§ **Task brief**
Could you print exactly the lines of the listing below, starting at the line that has "camera: 10 degrees right, 5 degrees down" and ending at the line that has "brown jar [497,175,563,260] -> none", and only those lines?

§ **Data for processing**
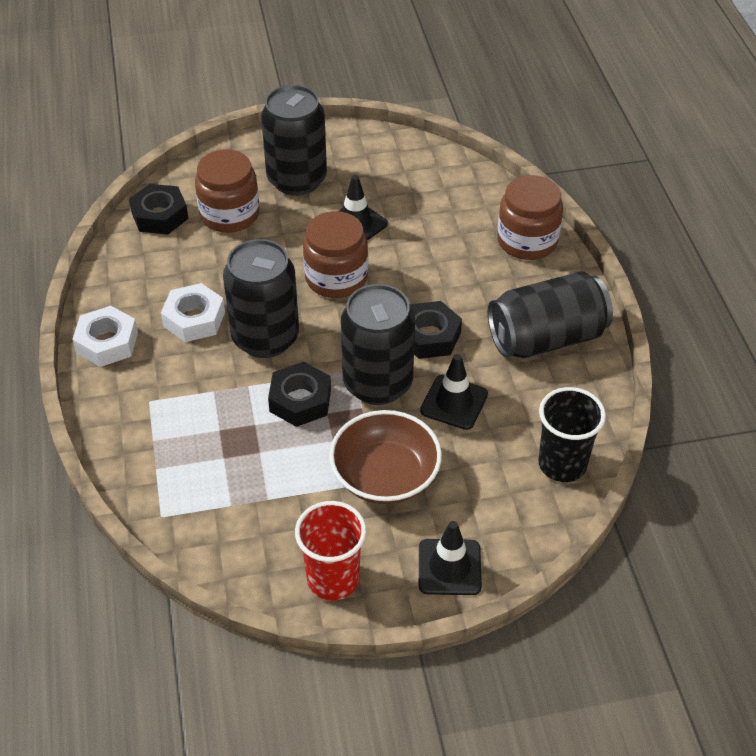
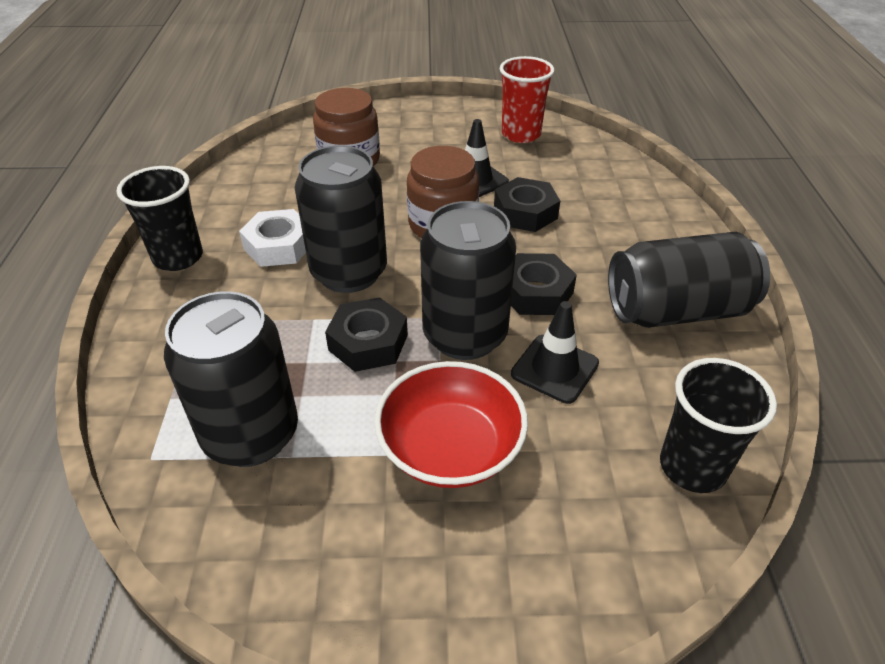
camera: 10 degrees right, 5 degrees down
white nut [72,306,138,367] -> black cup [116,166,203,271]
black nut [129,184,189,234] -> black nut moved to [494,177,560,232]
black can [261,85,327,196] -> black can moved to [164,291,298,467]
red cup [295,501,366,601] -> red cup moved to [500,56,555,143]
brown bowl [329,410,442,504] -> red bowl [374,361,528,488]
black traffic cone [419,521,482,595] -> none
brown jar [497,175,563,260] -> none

---

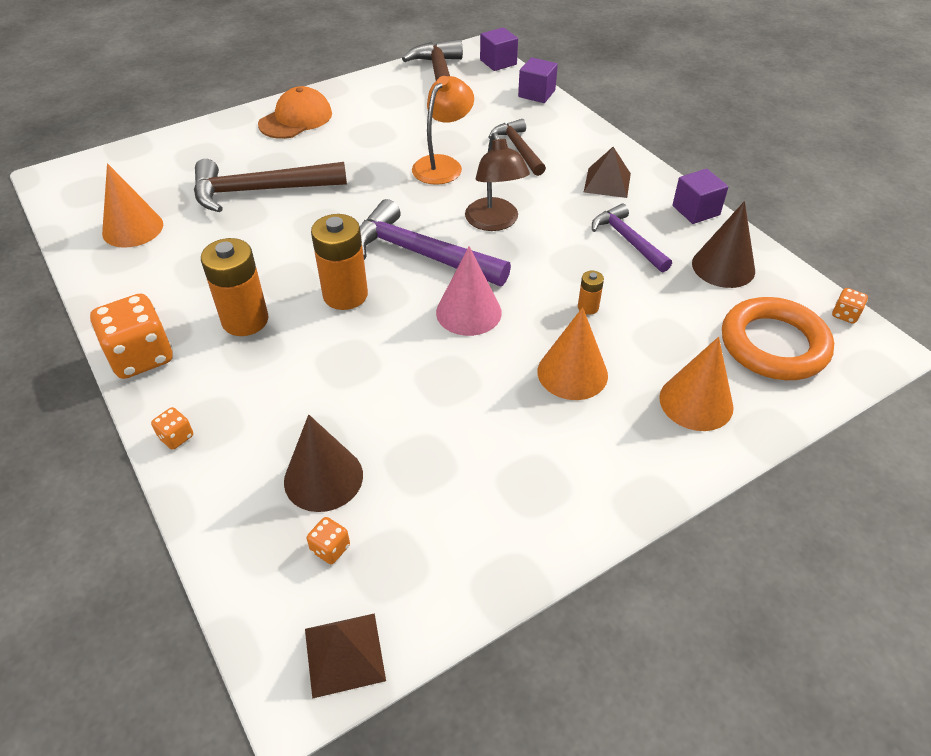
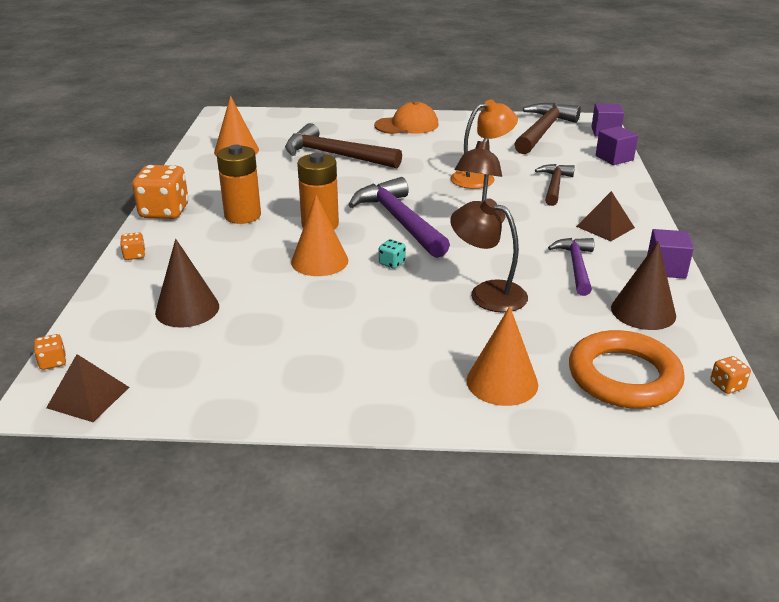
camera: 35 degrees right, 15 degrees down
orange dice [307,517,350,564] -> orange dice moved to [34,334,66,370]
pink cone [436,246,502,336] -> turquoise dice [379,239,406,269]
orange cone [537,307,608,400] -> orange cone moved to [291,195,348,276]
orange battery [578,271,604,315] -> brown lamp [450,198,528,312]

§ **Exercise answer**
camera: 10 degrees right, 5 degrees down
white nut [72,306,138,367] -> black cup [116,166,203,271]
black nut [129,184,189,234] -> black nut moved to [494,177,560,232]
black can [261,85,327,196] -> black can moved to [164,291,298,467]
red cup [295,501,366,601] -> red cup moved to [500,56,555,143]
brown bowl [329,410,442,504] -> red bowl [374,361,528,488]
black traffic cone [419,521,482,595] -> none
brown jar [497,175,563,260] -> none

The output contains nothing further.